--- Information provided ---

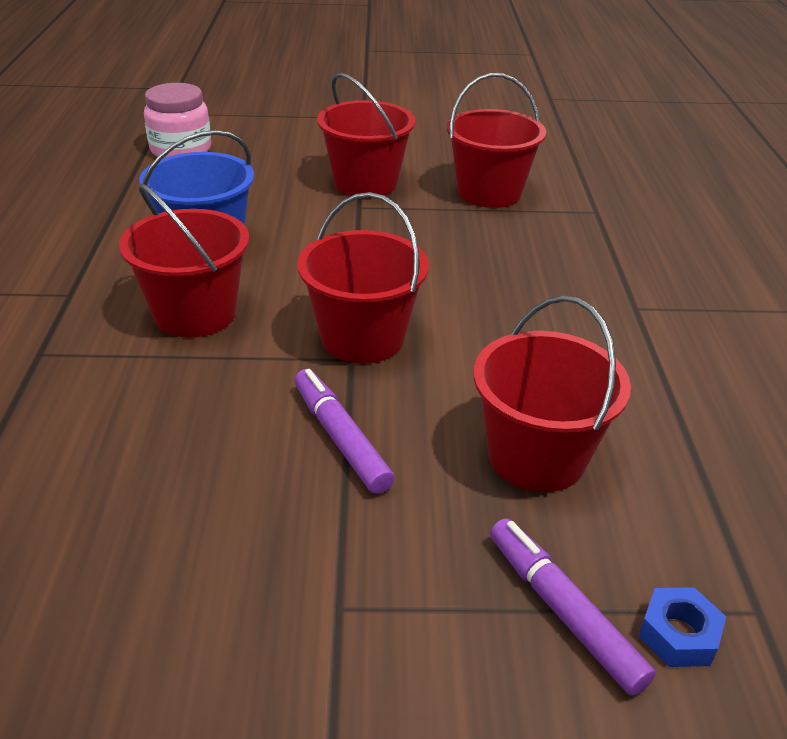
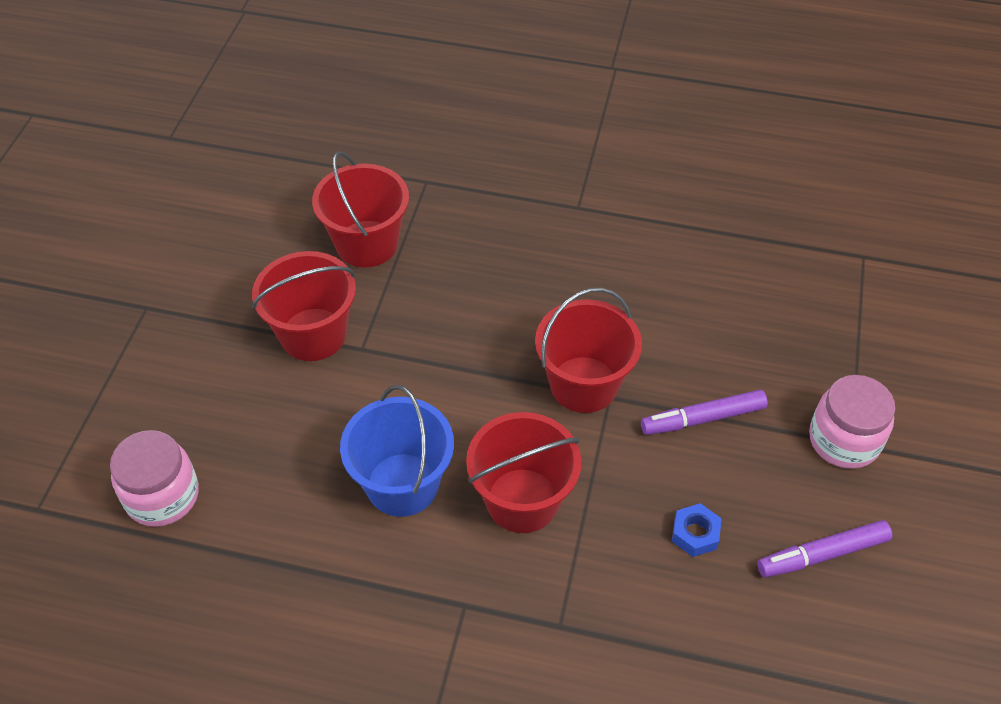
camera: 75 degrees left, 15 degrees up
(342, 596) = (844, 440): none -> pink jar
(536, 456) = (735, 314): red bucket -> none
(562, 611) = (860, 339): purple marker -> purple marker (822, 554)
(678, 634) = (877, 294): blue nut -> blue nut (695, 534)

---

> The problem
The required output is each record above, reproduced exactly, without its pictures.

> Answer box
camera: 75 degrees left, 15 degrees up
(342, 596) = (844, 440): none -> pink jar
(536, 456) = (735, 314): red bucket -> none
(562, 611) = (860, 339): purple marker -> purple marker (822, 554)
(678, 634) = (877, 294): blue nut -> blue nut (695, 534)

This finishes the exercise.